__Aim of the task__
Rewrite everything in the entries from the line containing "In real-world perspective, white" down to the line containing "Based on their", substituting "green potted plant" for each "green matte plant" and leaving all else unchanged. Give back only those lines.

-- BEGIN Given information --

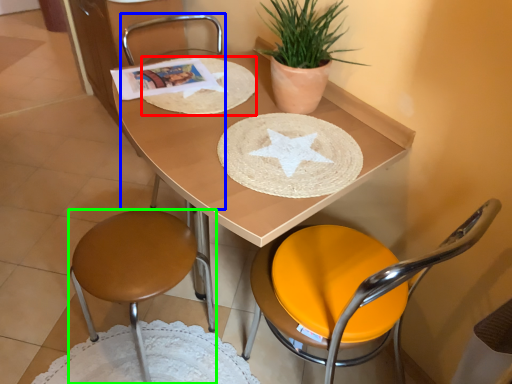
Question: Considering the real-world distances, which object is farthest from paper plate (highlighted by a red box)? chair (highlighted by a blue box) or chair (highlighted by a green box)?

Choices:
 (A) chair
 (B) chair

Answer: (A)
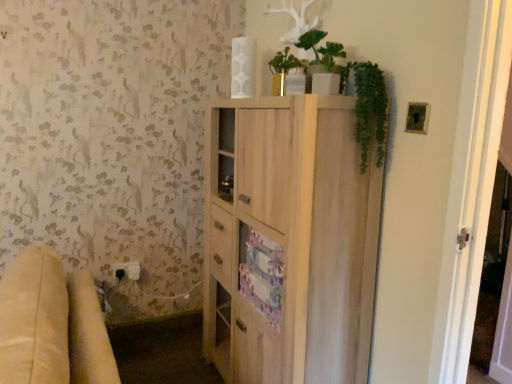
Consider the image. What is the approximate height of white plastic electric outlet at lower left?

white plastic electric outlet at lower left is 3.66 inches tall.

Find the location of a particular element. This screenshot has width=512, height=384. white plastic electric outlet at lower left is located at coordinates (127, 270).

Can you tell me how much light wood cabinet at center and white plastic electric outlet at lower left differ in facing direction?

They differ by 90.2 degrees in their facing directions.

In the scene shown: From a real-world perspective, is light wood cabinet at center over white plastic electric outlet at lower left?

Yes, from a real-world perspective, light wood cabinet at center is above white plastic electric outlet at lower left.

Does light wood cabinet at center have a lesser height compared to white plastic electric outlet at lower left?

No.

From the image's perspective, does light wood cabinet at center appear lower than white plastic electric outlet at lower left?

No.

Which is more to the right, green matte plant at upper center or light wood cabinet at center?

green matte plant at upper center.

Would you consider green matte plant at upper center to be distant from light wood cabinet at center?

No, green matte plant at upper center is in close proximity to light wood cabinet at center.

Is green matte plant at upper center spatially inside light wood cabinet at center, or outside of it?

green matte plant at upper center is not inside light wood cabinet at center, it's outside.

Could you tell me if green matte plant at upper center is turned towards light wood cabinet at center?

No, green matte plant at upper center is not aimed at light wood cabinet at center.

From a real-world perspective, which is physically above, light wood cabinet at center or beige fabric couch at lower left?

In real-world perspective, light wood cabinet at center is above.

Is light wood cabinet at center oriented towards beige fabric couch at lower left?

Yes, light wood cabinet at center is facing beige fabric couch at lower left.

Is light wood cabinet at center shorter than beige fabric couch at lower left?

No, light wood cabinet at center is not shorter than beige fabric couch at lower left.

Where is `cabinetry on the right side of beige fabric couch at lower left`? The width and height of the screenshot is (512, 384). cabinetry on the right side of beige fabric couch at lower left is located at coordinates (288, 241).

Where is `electric outlet on the left of green leafy plant at upper right`? electric outlet on the left of green leafy plant at upper right is located at coordinates (127, 270).

From a real-world perspective, which object rests below the other?

In real-world perspective, white plastic electric outlet at lower left is lower.

From the image's perspective, is white plastic electric outlet at lower left positioned above or below green leafy plant at upper right?

white plastic electric outlet at lower left is below green leafy plant at upper right.

Consider the image. From the image's perspective, is green matte plant at upper center above white plastic electric outlet at lower left?

Indeed, from the image's perspective, green matte plant at upper center is shown above white plastic electric outlet at lower left.

Could you tell me if green matte plant at upper center is turned towards white plastic electric outlet at lower left?

No, green matte plant at upper center does not turn towards white plastic electric outlet at lower left.

Between green matte plant at upper center and white plastic electric outlet at lower left, which one has smaller size?

With smaller size is white plastic electric outlet at lower left.

Considering the sizes of objects green matte plant at upper center and white plastic electric outlet at lower left in the image provided, who is thinner, green matte plant at upper center or white plastic electric outlet at lower left?

white plastic electric outlet at lower left is thinner.

Which object is wider, light wood cabinet at center or green matte plant at upper center?

light wood cabinet at center.

Considering the sizes of objects light wood cabinet at center and green matte plant at upper center in the image provided, who is bigger, light wood cabinet at center or green matte plant at upper center?

With larger size is light wood cabinet at center.

Locate an element on the screen. cabinetry that is in front of the green matte plant at upper center is located at coordinates (288, 241).

Is light wood cabinet at center touching green matte plant at upper center?

No, light wood cabinet at center is not beside green matte plant at upper center.

From the image's perspective, is white plastic electric outlet at lower left above or below beige fabric couch at lower left?

Based on their image positions, white plastic electric outlet at lower left is located above beige fabric couch at lower left.

From the picture: Are white plastic electric outlet at lower left and beige fabric couch at lower left located far from each other?

That's right, there is a large distance between white plastic electric outlet at lower left and beige fabric couch at lower left.

Can you tell me how much white plastic electric outlet at lower left and beige fabric couch at lower left differ in facing direction?

There is a 87.6-degree angle between the facing directions of white plastic electric outlet at lower left and beige fabric couch at lower left.

Find the location of `studio couch on the right of white plastic electric outlet at lower left`. studio couch on the right of white plastic electric outlet at lower left is located at coordinates (52, 325).

You are a GUI agent. You are given a task and a screenshot of the screen. Output one action in this format:
    pyautogui.click(x=<x>, y=<y>)
    Task: Click on the electric outlet on the left of light wood cabinet at center
    
    Given the screenshot: What is the action you would take?
    pyautogui.click(x=127, y=270)

There is a light wood cabinet at center. Identify the location of houseplant above it (from a real-world perspective). Image resolution: width=512 pixels, height=384 pixels. (321, 49).

Which object lies further to the anchor point green leafy plant at upper right, green matte plant at upper center or light wood cabinet at center?

Based on the image, light wood cabinet at center appears to be further to green leafy plant at upper right.

From the image, which object appears to be nearer to light wood cabinet at center, green matte plant at upper center or green leafy plant at upper right?

Among the two, green leafy plant at upper right is located nearer to light wood cabinet at center.

Estimate the real-world distances between objects in this image. Which object is further from green matte plant at upper center, light wood cabinet at center or white plastic electric outlet at lower left?

The object further to green matte plant at upper center is white plastic electric outlet at lower left.

Considering their positions, is beige fabric couch at lower left positioned closer to white plastic electric outlet at lower left than green leafy plant at upper right?

beige fabric couch at lower left.

Which object lies nearer to the anchor point beige fabric couch at lower left, light wood cabinet at center or white plastic electric outlet at lower left?

The object closer to beige fabric couch at lower left is light wood cabinet at center.

From the image, which object appears to be nearer to beige fabric couch at lower left, green leafy plant at upper right or green matte plant at upper center?

green leafy plant at upper right is positioned closer to the anchor beige fabric couch at lower left.

Which object lies further to the anchor point white plastic electric outlet at lower left, beige fabric couch at lower left or light wood cabinet at center?

Based on the image, beige fabric couch at lower left appears to be further to white plastic electric outlet at lower left.

Estimate the real-world distances between objects in this image. Which object is further from green matte plant at upper center, light wood cabinet at center or green leafy plant at upper right?

Based on the image, light wood cabinet at center appears to be further to green matte plant at upper center.

The image size is (512, 384). I want to click on cabinetry situated between beige fabric couch at lower left and green leafy plant at upper right from left to right, so click(x=288, y=241).

Image resolution: width=512 pixels, height=384 pixels. Identify the location of plant located between beige fabric couch at lower left and white plastic electric outlet at lower left in the depth direction. (369, 110).

Where is `houseplant between beige fabric couch at lower left and white plastic electric outlet at lower left along the z-axis`? The height and width of the screenshot is (384, 512). houseplant between beige fabric couch at lower left and white plastic electric outlet at lower left along the z-axis is located at coordinates (321, 49).

At what (x,y) coordinates should I click in order to perform the action: click on cabinetry between green matte plant at upper center and beige fabric couch at lower left from top to bottom. Please return your answer as a coordinate pair (x, y). This screenshot has width=512, height=384. Looking at the image, I should click on tap(288, 241).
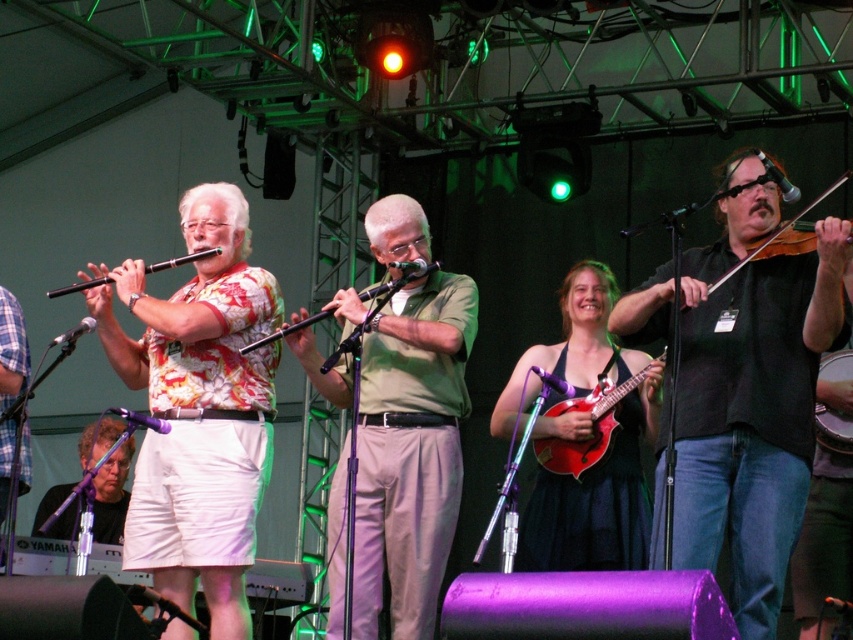
Question: Where is floral shirt at center located in relation to wooden drum at right in the image?

Choices:
 (A) left
 (B) right

Answer: (A)

Question: Can you confirm if matte black microphone at lower left is thinner than wooden violin at center?

Choices:
 (A) no
 (B) yes

Answer: (B)

Question: Which of the following is the farthest from the observer?

Choices:
 (A) black matte violin at center
 (B) floral shirt at center
 (C) wooden drum at right

Answer: (C)

Question: Is green matte flute at center to the left of matte black microphone at lower left from the viewer's perspective?

Choices:
 (A) no
 (B) yes

Answer: (A)

Question: Which object is closer to the camera taking this photo?

Choices:
 (A) matte black flute at left
 (B) black matte violin at center
 (C) wooden violin at right
 (D) matte purple dress at center

Answer: (C)

Question: Which of the following is the farthest from the observer?

Choices:
 (A) wooden violin at center
 (B) black matte violin at center
 (C) matte red mandolin at center
 (D) green matte flute at center

Answer: (C)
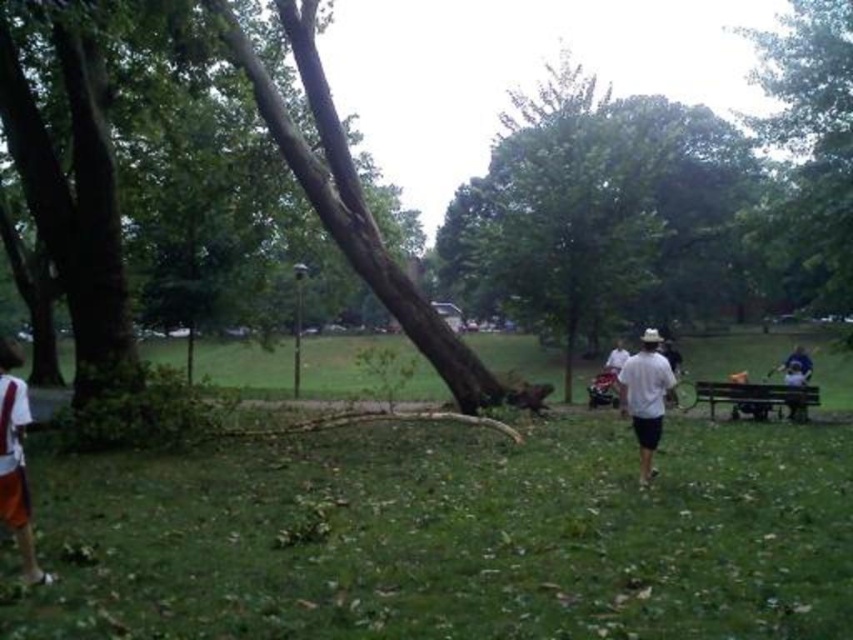
Question: Which of these objects is positioned farthest from the brown rough bark tree at center?

Choices:
 (A) green grassy field at center
 (B) white matte shirt at center
 (C) orange shorts at left
 (D) wooden picnic table at lower right

Answer: (C)

Question: Is brown rough bark tree at center to the right of white matte shirt at center from the viewer's perspective?

Choices:
 (A) yes
 (B) no

Answer: (A)

Question: Considering the real-world distances, which object is closest to the orange shorts at left?

Choices:
 (A) wooden picnic table at lower right
 (B) brown rough bark tree at center
 (C) green leafy tree at upper right

Answer: (A)

Question: Estimate the real-world distances between objects in this image. Which object is farther from the wooden picnic table at lower right?

Choices:
 (A) green leafy tree at upper right
 (B) orange shorts at left

Answer: (B)

Question: Is brown rough bark tree at center bigger than green leafy tree at upper right?

Choices:
 (A) no
 (B) yes

Answer: (A)

Question: Is brown rough bark tree at center further to the viewer compared to green grassy field at center?

Choices:
 (A) yes
 (B) no

Answer: (A)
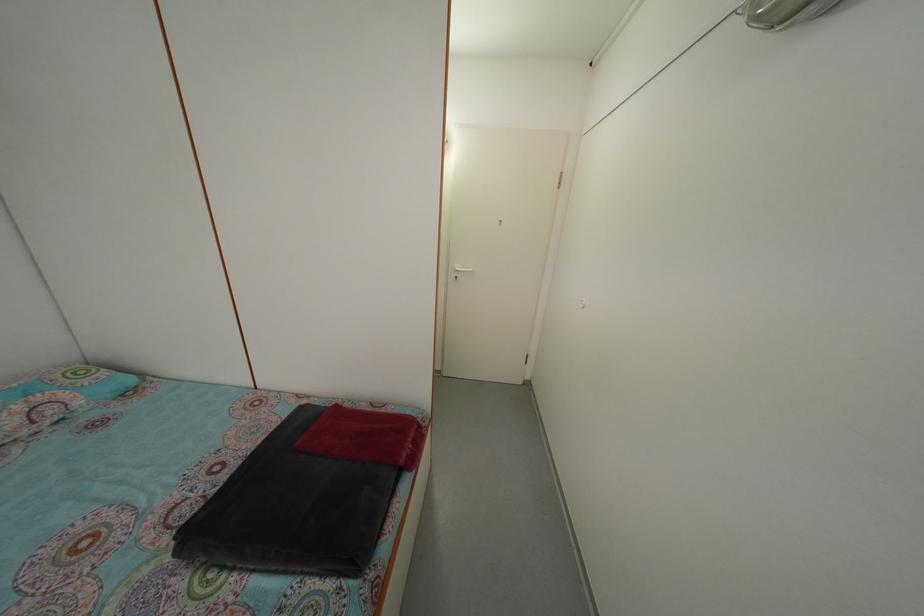
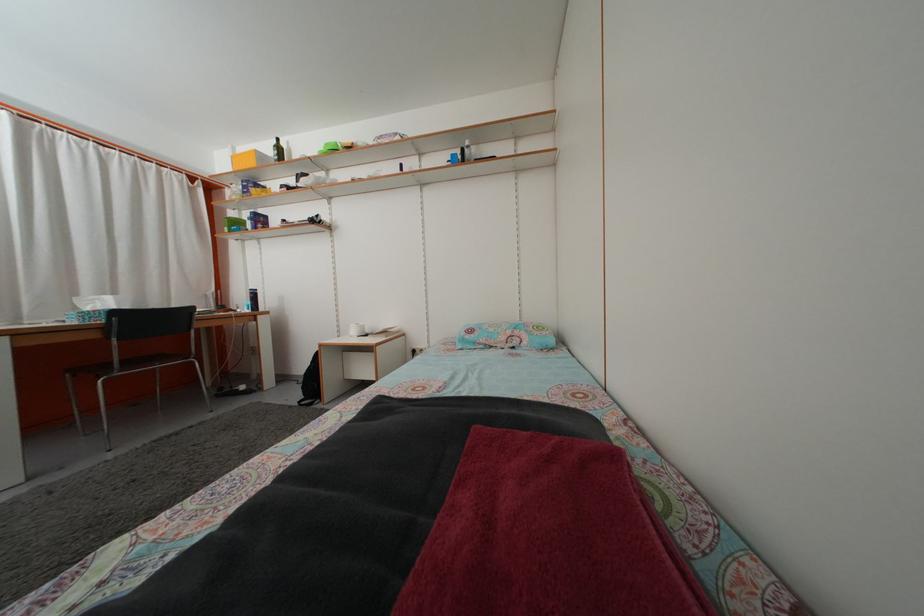
Question: How did the camera likely rotate?

Choices:
 (A) Left
 (B) Right
 (C) Up
 (D) Down

Answer: (A)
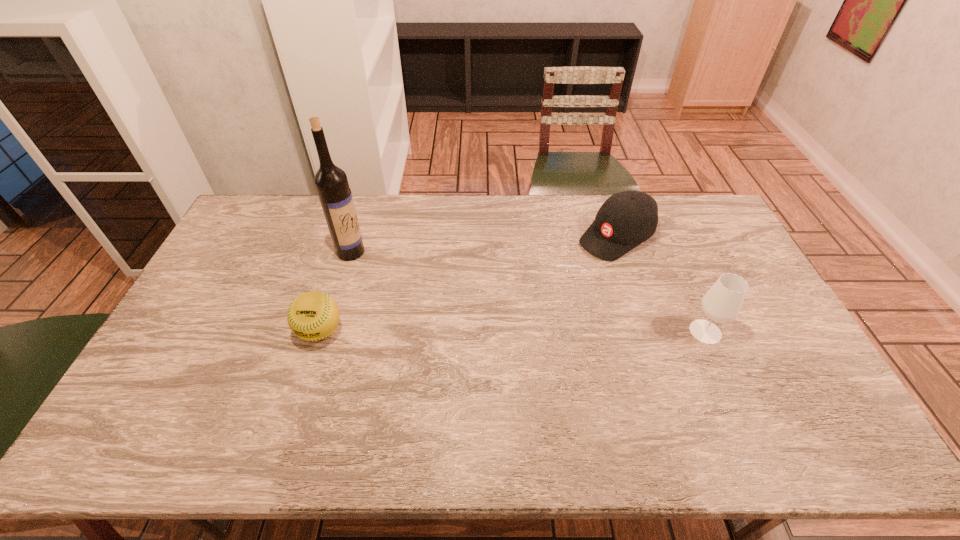
Find the location of a particular element. The height and width of the screenshot is (540, 960). free space in the image that satisfies the following two spatial constraints: 1. on the logo side of the softball; 2. on the left side of the glass is located at coordinates (320, 332).

The image size is (960, 540). Identify the location of vacant space that satisfies the following two spatial constraints: 1. on the back side of the tallest object; 2. on the right side of the baseball cap. (355, 237).

Locate an element on the screen. This screenshot has width=960, height=540. free space in the image that satisfies the following two spatial constraints: 1. on the logo side of the softball; 2. on the left side of the second tallest object is located at coordinates (320, 332).

Locate an element on the screen. Image resolution: width=960 pixels, height=540 pixels. vacant position in the image that satisfies the following two spatial constraints: 1. on the front side of the glass; 2. on the right side of the wine bottle is located at coordinates (327, 332).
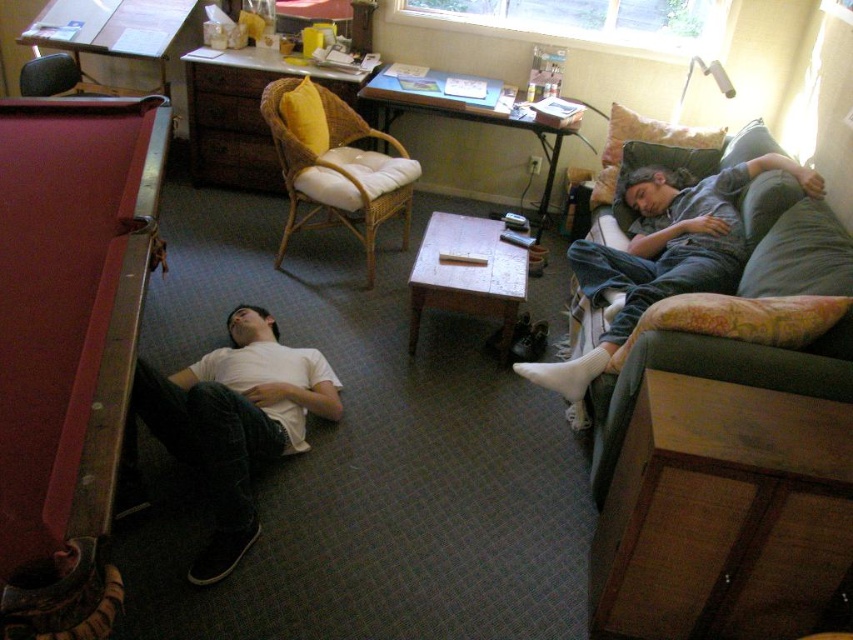
Question: Can you confirm if white matte t-shirt at lower left is positioned to the right of woven wicker chair with white cushion at center?

Choices:
 (A) yes
 (B) no

Answer: (B)

Question: Is maroon felt pool table at left to the left of white matte t-shirt at lower left from the viewer's perspective?

Choices:
 (A) no
 (B) yes

Answer: (B)

Question: Which object is closer to the camera taking this photo?

Choices:
 (A) white matte t-shirt at lower left
 (B) gray cotton pants at right
 (C) woven wicker chair with white cushion at center

Answer: (A)

Question: Which object is closer to the camera taking this photo?

Choices:
 (A) matte black chair at upper left
 (B) gray cotton pants at right
 (C) woven wicker chair with white cushion at center

Answer: (B)

Question: Which of the following is the farthest from the observer?

Choices:
 (A) woven wicker chair with white cushion at center
 (B) gray cotton pants at right

Answer: (A)

Question: Does maroon felt pool table at left have a smaller size compared to matte black chair at upper left?

Choices:
 (A) no
 (B) yes

Answer: (A)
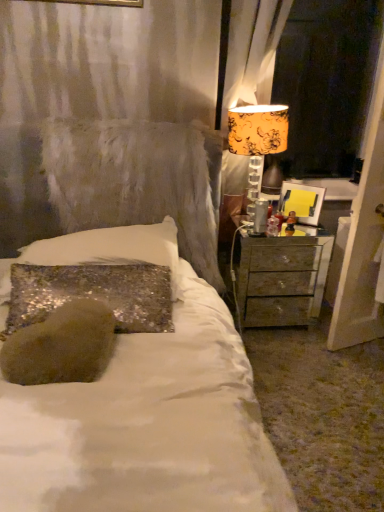
Locate an element on the screen. vacant area that is in front of metallic silver nightstand at right is located at coordinates (287, 356).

-- END Given information --

__Answer for this exercise__
In real-world perspective, white plastic electric outlet at lower left is lower.

From the image's perspective, is white plastic electric outlet at lower left positioned above or below green leafy plant at upper right?

white plastic electric outlet at lower left is below green leafy plant at upper right.

Consider the image. From the image's perspective, is green potted plant at upper center above white plastic electric outlet at lower left?

Indeed, from the image's perspective, green potted plant at upper center is shown above white plastic electric outlet at lower left.

Could you tell me if green potted plant at upper center is turned towards white plastic electric outlet at lower left?

No, green potted plant at upper center does not turn towards white plastic electric outlet at lower left.

Between green potted plant at upper center and white plastic electric outlet at lower left, which one has smaller size?

With smaller size is white plastic electric outlet at lower left.

Considering the sizes of objects green potted plant at upper center and white plastic electric outlet at lower left in the image provided, who is thinner, green potted plant at upper center or white plastic electric outlet at lower left?

white plastic electric outlet at lower left is thinner.

Which object is wider, light wood cabinet at center or green potted plant at upper center?

light wood cabinet at center.

Considering the sizes of objects light wood cabinet at center and green potted plant at upper center in the image provided, who is bigger, light wood cabinet at center or green potted plant at upper center?

With larger size is light wood cabinet at center.

Locate an element on the screen. cabinetry that is in front of the green potted plant at upper center is located at coordinates (288, 241).

Is light wood cabinet at center touching green potted plant at upper center?

No, light wood cabinet at center is not beside green potted plant at upper center.

From the image's perspective, is white plastic electric outlet at lower left above or below beige fabric couch at lower left?

Based on their image positions, white plastic electric outlet at lower left is located above beige fabric couch at lower left.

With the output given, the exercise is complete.